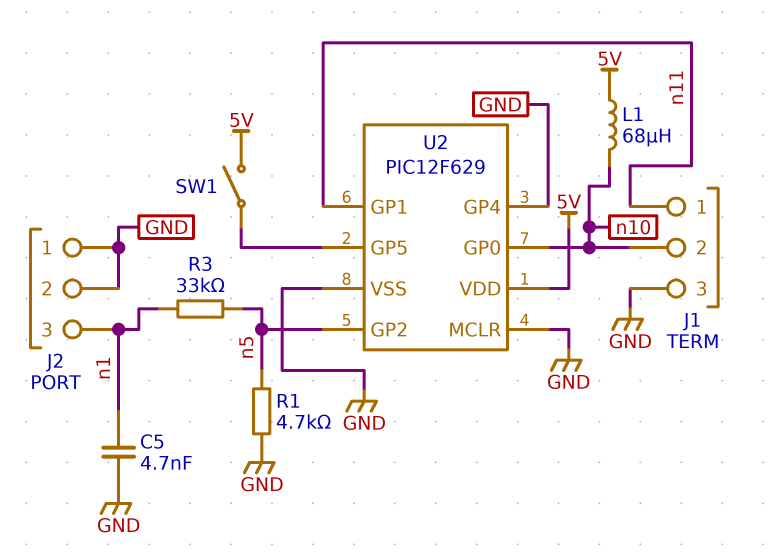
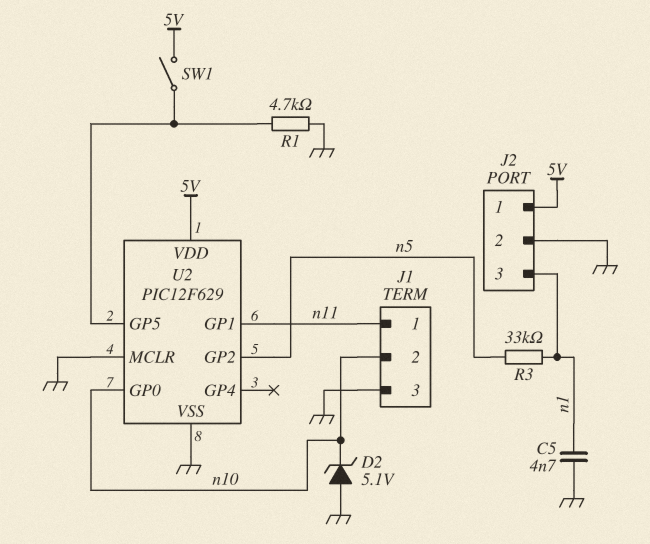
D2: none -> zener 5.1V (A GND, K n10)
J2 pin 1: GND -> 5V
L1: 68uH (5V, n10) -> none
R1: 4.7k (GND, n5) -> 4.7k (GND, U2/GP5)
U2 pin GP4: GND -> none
* * *
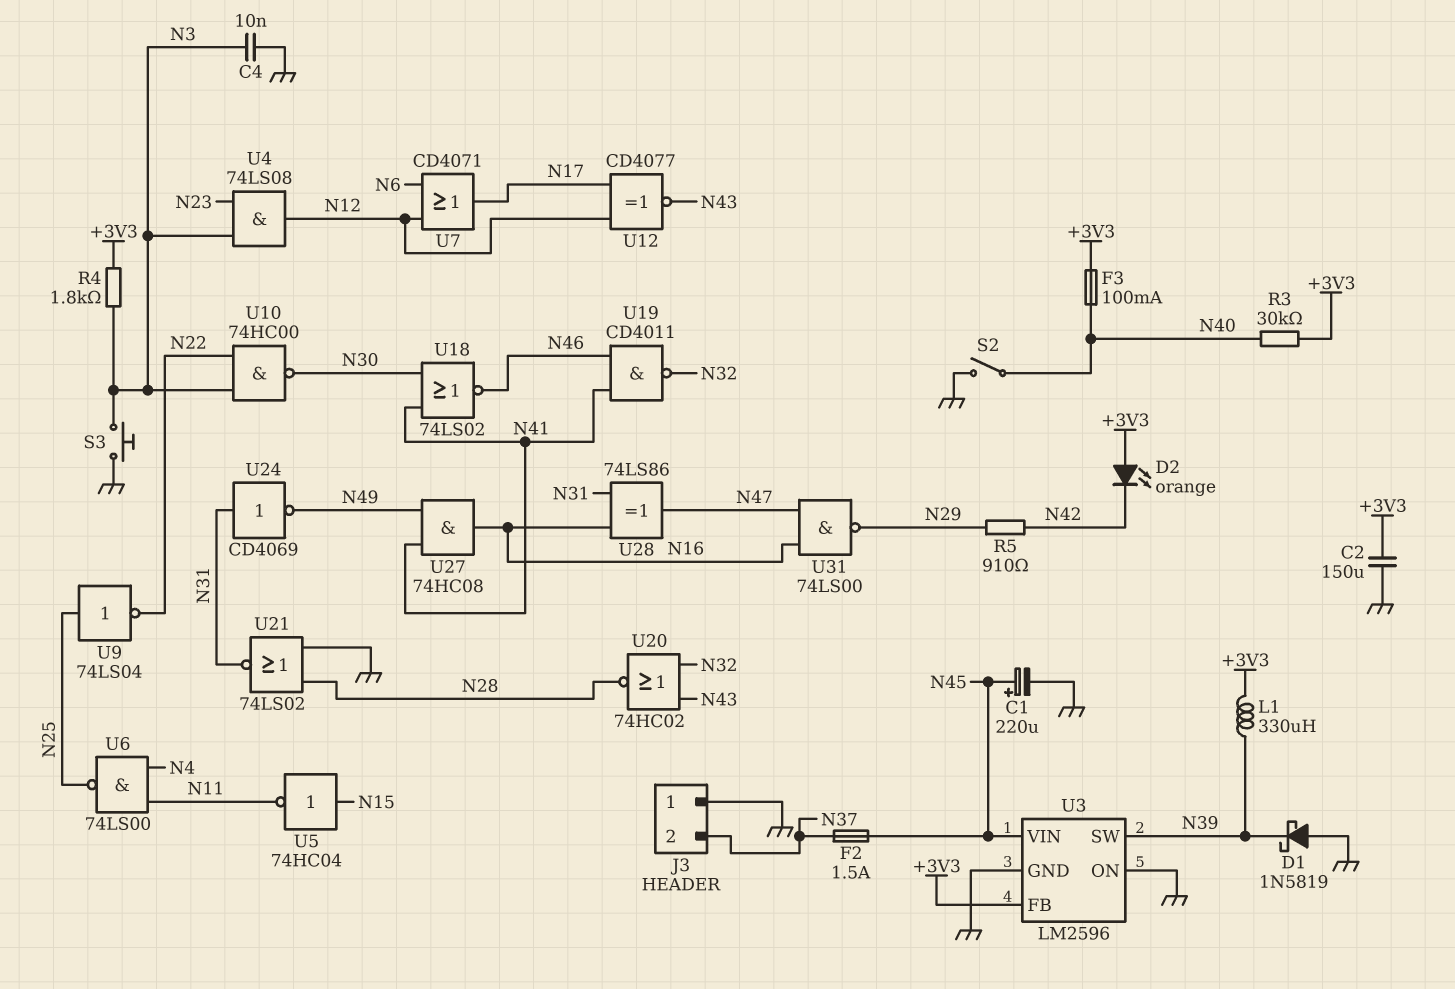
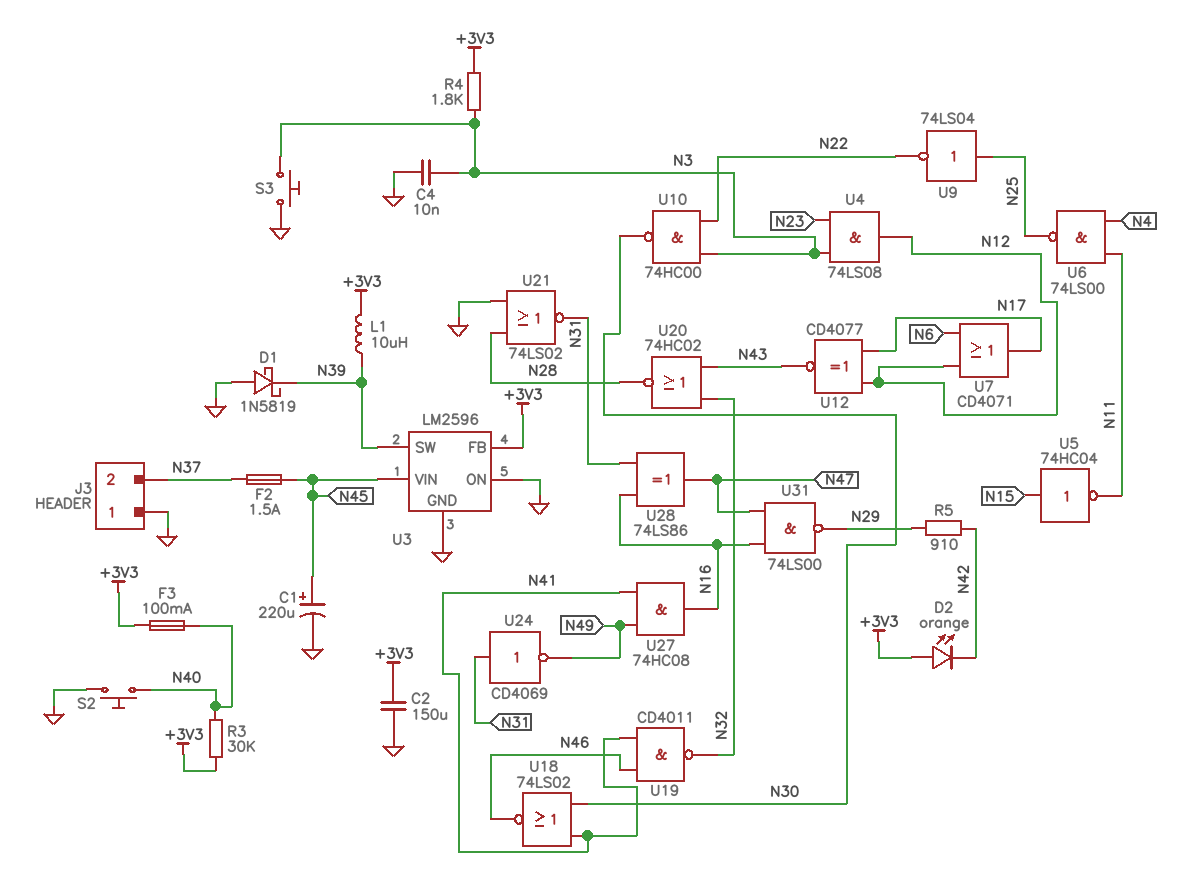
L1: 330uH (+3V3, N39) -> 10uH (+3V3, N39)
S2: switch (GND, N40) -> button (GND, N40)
* * *
(EXERCISE OBJECTIVE): Among the entries above, the lines between the ones containing "L1: 330uH (+3V3, N39) -> 10uH (+3V3, N39)" and "S2: switch (GND, N40) -> button (GND, N40)", inclusive, are to be transcribed exactly. No other line is to be given.

(ANSWER TO THE EXERCISE):
L1: 330uH (+3V3, N39) -> 10uH (+3V3, N39)
S2: switch (GND, N40) -> button (GND, N40)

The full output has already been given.